Scan the listing for the word "grey" and report every line that contains it.

Provided data START

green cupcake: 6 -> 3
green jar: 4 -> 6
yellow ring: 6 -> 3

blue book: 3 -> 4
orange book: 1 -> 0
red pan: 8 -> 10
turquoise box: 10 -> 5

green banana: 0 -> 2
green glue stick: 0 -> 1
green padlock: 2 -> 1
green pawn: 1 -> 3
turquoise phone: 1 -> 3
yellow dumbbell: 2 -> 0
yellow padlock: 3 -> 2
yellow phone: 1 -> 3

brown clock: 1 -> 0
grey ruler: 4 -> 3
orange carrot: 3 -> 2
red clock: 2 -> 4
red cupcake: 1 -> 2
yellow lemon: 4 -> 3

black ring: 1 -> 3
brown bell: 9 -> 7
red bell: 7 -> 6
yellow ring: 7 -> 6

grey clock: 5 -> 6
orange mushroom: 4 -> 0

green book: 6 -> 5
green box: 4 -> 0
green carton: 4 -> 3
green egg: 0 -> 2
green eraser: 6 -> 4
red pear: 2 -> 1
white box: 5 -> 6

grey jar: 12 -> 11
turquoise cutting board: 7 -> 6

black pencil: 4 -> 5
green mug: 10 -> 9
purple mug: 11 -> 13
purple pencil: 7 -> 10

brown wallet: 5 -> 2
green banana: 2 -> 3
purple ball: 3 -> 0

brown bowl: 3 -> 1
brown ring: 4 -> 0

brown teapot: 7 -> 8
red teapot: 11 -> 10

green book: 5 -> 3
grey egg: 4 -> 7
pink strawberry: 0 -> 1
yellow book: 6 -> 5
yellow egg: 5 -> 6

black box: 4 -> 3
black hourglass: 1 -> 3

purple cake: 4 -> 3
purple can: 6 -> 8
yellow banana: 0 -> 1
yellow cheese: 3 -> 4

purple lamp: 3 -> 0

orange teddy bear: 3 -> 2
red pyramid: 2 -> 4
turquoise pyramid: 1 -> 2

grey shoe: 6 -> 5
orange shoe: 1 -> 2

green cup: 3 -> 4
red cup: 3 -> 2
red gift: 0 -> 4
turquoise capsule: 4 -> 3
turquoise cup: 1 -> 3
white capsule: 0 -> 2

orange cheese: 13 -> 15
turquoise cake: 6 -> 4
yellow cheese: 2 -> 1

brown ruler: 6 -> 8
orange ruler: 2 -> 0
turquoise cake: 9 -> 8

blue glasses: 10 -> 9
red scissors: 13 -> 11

Provided data END

Exercise output
grey ruler: 4 -> 3
grey clock: 5 -> 6
grey jar: 12 -> 11
grey egg: 4 -> 7
grey shoe: 6 -> 5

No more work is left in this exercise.